» ACTION ITEM: Copy, exactly and without additions, every line in the records below from the one holding "(461, 487) = (279, 335): pink" through the one holding "(506, 228) = (628, 248): white cake -> none", both ends included.

» RECORD SET:
──────────────────────────────

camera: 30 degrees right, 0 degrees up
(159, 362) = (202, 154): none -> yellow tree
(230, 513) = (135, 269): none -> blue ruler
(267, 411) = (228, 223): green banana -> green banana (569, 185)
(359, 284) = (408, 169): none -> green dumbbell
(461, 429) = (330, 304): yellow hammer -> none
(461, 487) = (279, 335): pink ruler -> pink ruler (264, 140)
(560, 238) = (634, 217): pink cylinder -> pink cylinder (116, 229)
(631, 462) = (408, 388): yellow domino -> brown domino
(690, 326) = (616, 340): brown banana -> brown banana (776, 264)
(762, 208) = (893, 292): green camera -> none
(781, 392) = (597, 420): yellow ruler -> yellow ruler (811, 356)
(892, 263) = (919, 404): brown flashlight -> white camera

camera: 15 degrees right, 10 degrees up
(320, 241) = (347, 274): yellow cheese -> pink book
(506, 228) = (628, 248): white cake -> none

──────────────────────────────

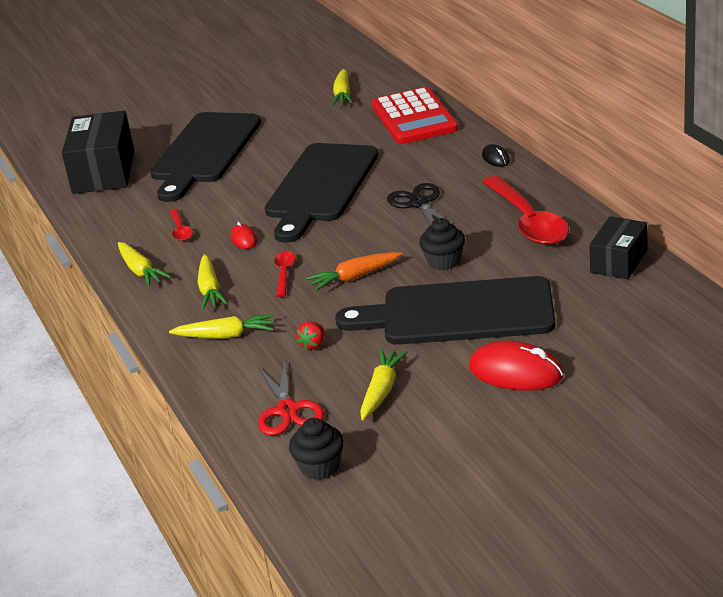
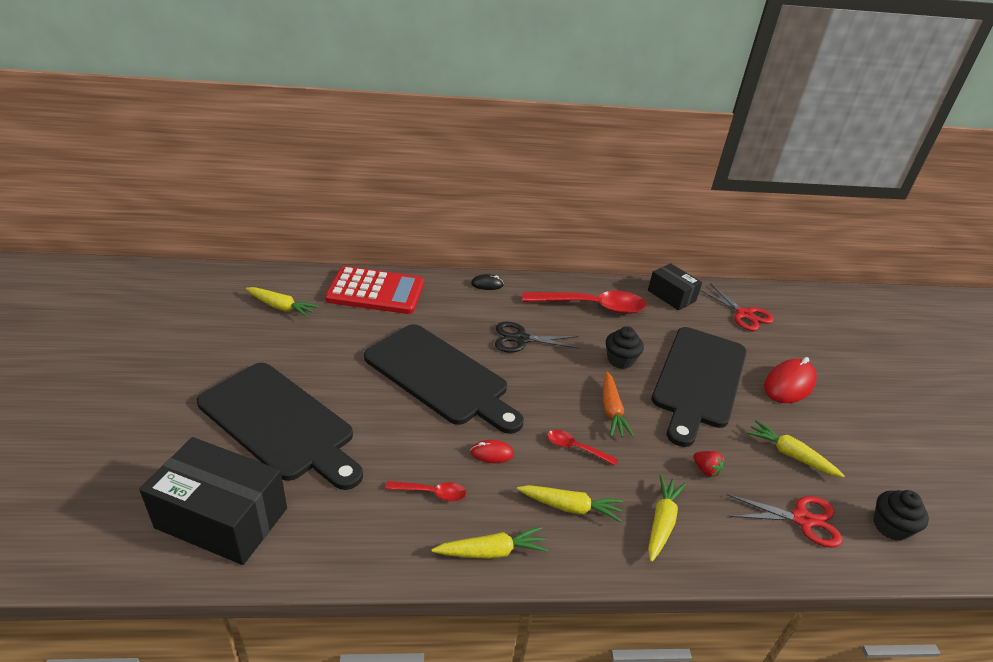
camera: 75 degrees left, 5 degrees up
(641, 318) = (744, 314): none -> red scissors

──────────────────────────────

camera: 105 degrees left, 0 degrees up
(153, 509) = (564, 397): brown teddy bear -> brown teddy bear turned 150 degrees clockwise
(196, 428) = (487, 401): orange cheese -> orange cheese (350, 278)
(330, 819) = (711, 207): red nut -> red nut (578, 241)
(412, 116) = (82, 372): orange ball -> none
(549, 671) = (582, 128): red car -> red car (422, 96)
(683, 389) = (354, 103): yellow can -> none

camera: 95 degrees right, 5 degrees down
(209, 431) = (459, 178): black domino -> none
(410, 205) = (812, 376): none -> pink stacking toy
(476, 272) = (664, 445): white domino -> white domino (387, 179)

──────────────────────────────

» RESULT OF THE EXERCISE:
(461, 487) = (279, 335): pink ruler -> pink ruler (264, 140)
(560, 238) = (634, 217): pink cylinder -> pink cylinder (116, 229)
(631, 462) = (408, 388): yellow domino -> brown domino
(690, 326) = (616, 340): brown banana -> brown banana (776, 264)
(762, 208) = (893, 292): green camera -> none
(781, 392) = (597, 420): yellow ruler -> yellow ruler (811, 356)
(892, 263) = (919, 404): brown flashlight -> white camera

camera: 15 degrees right, 10 degrees up
(320, 241) = (347, 274): yellow cheese -> pink book
(506, 228) = (628, 248): white cake -> none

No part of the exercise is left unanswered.